__EXERCISE PROMPT__: Give back every line of the material below exactly, but no images.

__RECORDED INFORMATION__:
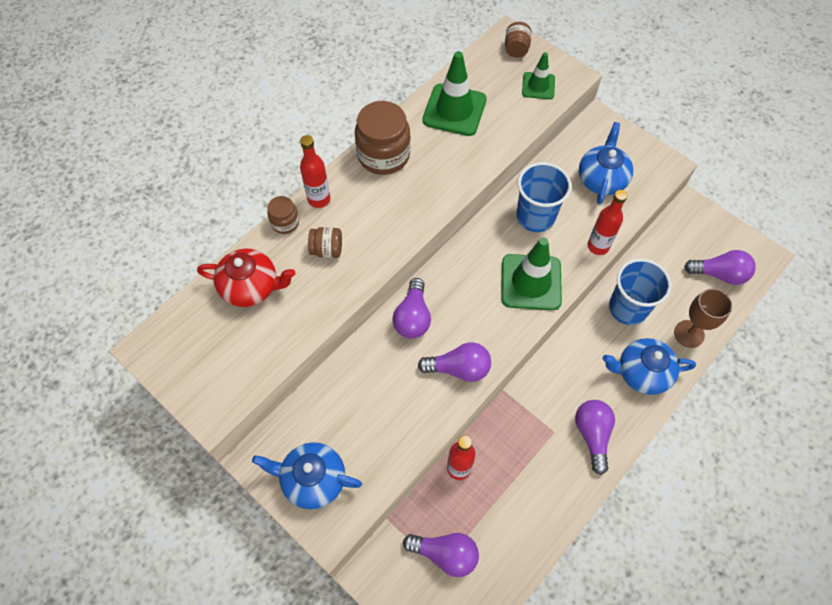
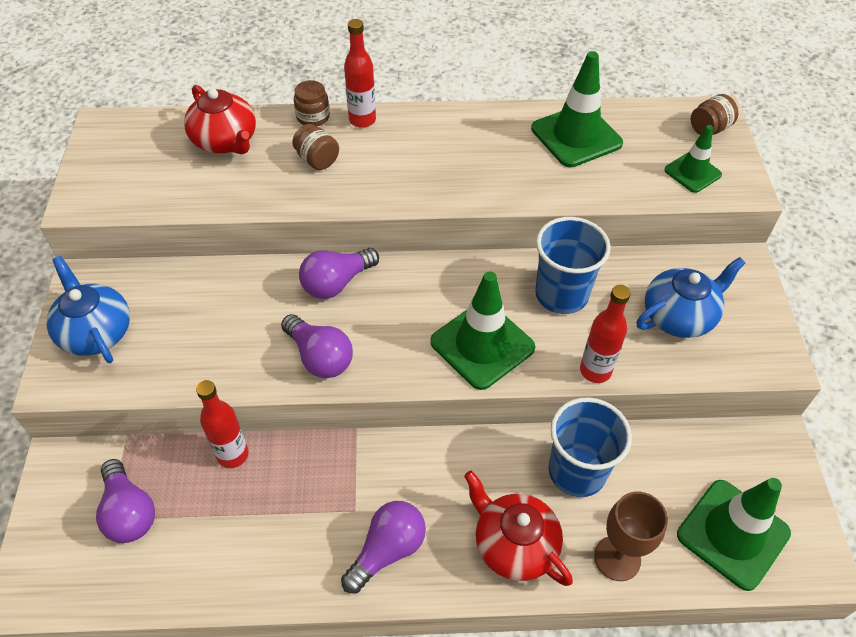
camera: 45 degrees right, 10 degrees down
(383, 155) = (461, 126): brown jar -> none
(642, 373) = (514, 544): blue teapot -> red teapot
(719, 274) = (732, 534): purple light bulb -> green traffic cone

__FINAL ANSWER__:
camera: 45 degrees right, 10 degrees down
(383, 155) = (461, 126): brown jar -> none
(642, 373) = (514, 544): blue teapot -> red teapot
(719, 274) = (732, 534): purple light bulb -> green traffic cone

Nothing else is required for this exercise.